→ **Task description**:
For the entries below, print exactly the lines between the line holding "black candle: 0 -> 2" and the line holding "purple rolling pin: 3 -> 1", inclusive, and nothing else.

→ **Data to use**:

BEGIN

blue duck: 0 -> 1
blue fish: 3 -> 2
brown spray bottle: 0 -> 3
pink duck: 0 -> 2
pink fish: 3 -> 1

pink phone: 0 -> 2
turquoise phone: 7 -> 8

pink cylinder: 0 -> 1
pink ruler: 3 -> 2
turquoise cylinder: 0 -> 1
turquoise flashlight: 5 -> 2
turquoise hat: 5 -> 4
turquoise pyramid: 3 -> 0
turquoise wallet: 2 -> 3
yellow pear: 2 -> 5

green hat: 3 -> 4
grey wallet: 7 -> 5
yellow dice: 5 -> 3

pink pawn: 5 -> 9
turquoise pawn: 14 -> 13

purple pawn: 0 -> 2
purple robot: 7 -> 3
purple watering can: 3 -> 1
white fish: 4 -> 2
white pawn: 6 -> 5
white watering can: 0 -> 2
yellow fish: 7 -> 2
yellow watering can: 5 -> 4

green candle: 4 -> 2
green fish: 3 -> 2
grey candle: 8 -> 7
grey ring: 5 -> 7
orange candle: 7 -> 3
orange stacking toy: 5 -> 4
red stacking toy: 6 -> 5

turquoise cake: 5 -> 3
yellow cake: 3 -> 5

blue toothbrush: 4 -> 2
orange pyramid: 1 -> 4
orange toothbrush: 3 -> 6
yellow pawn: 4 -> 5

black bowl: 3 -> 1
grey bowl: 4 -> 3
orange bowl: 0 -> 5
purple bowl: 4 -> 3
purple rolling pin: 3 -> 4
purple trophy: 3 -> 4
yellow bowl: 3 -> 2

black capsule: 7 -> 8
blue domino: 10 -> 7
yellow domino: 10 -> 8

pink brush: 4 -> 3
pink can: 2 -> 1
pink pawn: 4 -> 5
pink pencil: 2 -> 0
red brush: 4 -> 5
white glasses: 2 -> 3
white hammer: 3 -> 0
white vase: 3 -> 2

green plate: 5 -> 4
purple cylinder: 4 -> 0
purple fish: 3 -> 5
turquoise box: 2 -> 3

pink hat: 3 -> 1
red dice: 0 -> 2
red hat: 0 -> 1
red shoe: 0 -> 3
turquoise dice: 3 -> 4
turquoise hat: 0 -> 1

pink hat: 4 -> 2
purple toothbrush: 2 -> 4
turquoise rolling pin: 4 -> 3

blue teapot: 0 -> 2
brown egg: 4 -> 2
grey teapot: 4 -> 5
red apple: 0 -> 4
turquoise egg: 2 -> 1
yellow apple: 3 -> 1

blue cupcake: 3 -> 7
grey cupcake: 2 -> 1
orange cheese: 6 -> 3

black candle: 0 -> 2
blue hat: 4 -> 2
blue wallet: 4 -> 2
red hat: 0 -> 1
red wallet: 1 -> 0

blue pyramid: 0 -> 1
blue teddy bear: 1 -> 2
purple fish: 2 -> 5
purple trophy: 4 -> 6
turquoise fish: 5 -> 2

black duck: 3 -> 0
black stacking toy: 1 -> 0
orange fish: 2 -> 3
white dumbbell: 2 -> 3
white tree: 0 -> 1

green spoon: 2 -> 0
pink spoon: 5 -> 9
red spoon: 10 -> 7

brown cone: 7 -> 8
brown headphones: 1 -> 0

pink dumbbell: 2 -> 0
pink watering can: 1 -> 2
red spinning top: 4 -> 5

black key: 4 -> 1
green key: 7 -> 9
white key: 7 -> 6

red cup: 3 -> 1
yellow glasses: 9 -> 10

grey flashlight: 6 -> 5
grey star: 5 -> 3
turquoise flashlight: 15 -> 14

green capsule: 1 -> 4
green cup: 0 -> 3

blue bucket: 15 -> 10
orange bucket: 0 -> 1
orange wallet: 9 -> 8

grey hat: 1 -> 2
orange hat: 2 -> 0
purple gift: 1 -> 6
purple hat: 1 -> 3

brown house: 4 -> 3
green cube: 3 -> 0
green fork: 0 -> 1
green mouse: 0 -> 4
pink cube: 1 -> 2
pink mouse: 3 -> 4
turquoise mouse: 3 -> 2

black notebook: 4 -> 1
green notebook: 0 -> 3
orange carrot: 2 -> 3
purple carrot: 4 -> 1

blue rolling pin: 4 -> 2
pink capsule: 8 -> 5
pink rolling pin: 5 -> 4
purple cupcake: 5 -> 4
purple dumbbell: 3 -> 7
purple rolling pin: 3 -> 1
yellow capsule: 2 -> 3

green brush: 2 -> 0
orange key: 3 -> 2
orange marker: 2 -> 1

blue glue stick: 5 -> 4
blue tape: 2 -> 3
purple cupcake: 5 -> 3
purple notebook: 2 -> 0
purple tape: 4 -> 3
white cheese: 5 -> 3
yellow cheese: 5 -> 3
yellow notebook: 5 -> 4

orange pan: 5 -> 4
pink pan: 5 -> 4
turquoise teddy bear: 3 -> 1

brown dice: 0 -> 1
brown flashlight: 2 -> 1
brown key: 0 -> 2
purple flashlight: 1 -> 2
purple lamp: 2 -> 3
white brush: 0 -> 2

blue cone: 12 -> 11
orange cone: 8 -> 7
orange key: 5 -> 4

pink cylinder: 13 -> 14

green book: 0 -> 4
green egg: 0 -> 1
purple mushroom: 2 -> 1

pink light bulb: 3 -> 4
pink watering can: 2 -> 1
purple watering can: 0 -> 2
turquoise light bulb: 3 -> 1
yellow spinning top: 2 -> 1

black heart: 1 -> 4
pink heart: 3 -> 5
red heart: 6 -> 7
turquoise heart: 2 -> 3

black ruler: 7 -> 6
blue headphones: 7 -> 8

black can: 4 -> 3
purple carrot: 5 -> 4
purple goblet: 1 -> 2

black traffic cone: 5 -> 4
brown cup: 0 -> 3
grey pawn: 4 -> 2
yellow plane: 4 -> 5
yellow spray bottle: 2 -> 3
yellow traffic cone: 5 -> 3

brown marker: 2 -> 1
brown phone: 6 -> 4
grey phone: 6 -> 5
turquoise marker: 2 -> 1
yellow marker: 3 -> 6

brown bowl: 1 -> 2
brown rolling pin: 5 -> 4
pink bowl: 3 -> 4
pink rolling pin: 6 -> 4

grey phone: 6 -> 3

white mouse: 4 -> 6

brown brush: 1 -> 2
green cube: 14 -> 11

END

→ **Exercise solution**:
black candle: 0 -> 2
blue hat: 4 -> 2
blue wallet: 4 -> 2
red hat: 0 -> 1
red wallet: 1 -> 0

blue pyramid: 0 -> 1
blue teddy bear: 1 -> 2
purple fish: 2 -> 5
purple trophy: 4 -> 6
turquoise fish: 5 -> 2

black duck: 3 -> 0
black stacking toy: 1 -> 0
orange fish: 2 -> 3
white dumbbell: 2 -> 3
white tree: 0 -> 1

green spoon: 2 -> 0
pink spoon: 5 -> 9
red spoon: 10 -> 7

brown cone: 7 -> 8
brown headphones: 1 -> 0

pink dumbbell: 2 -> 0
pink watering can: 1 -> 2
red spinning top: 4 -> 5

black key: 4 -> 1
green key: 7 -> 9
white key: 7 -> 6

red cup: 3 -> 1
yellow glasses: 9 -> 10

grey flashlight: 6 -> 5
grey star: 5 -> 3
turquoise flashlight: 15 -> 14

green capsule: 1 -> 4
green cup: 0 -> 3

blue bucket: 15 -> 10
orange bucket: 0 -> 1
orange wallet: 9 -> 8

grey hat: 1 -> 2
orange hat: 2 -> 0
purple gift: 1 -> 6
purple hat: 1 -> 3

brown house: 4 -> 3
green cube: 3 -> 0
green fork: 0 -> 1
green mouse: 0 -> 4
pink cube: 1 -> 2
pink mouse: 3 -> 4
turquoise mouse: 3 -> 2

black notebook: 4 -> 1
green notebook: 0 -> 3
orange carrot: 2 -> 3
purple carrot: 4 -> 1

blue rolling pin: 4 -> 2
pink capsule: 8 -> 5
pink rolling pin: 5 -> 4
purple cupcake: 5 -> 4
purple dumbbell: 3 -> 7
purple rolling pin: 3 -> 1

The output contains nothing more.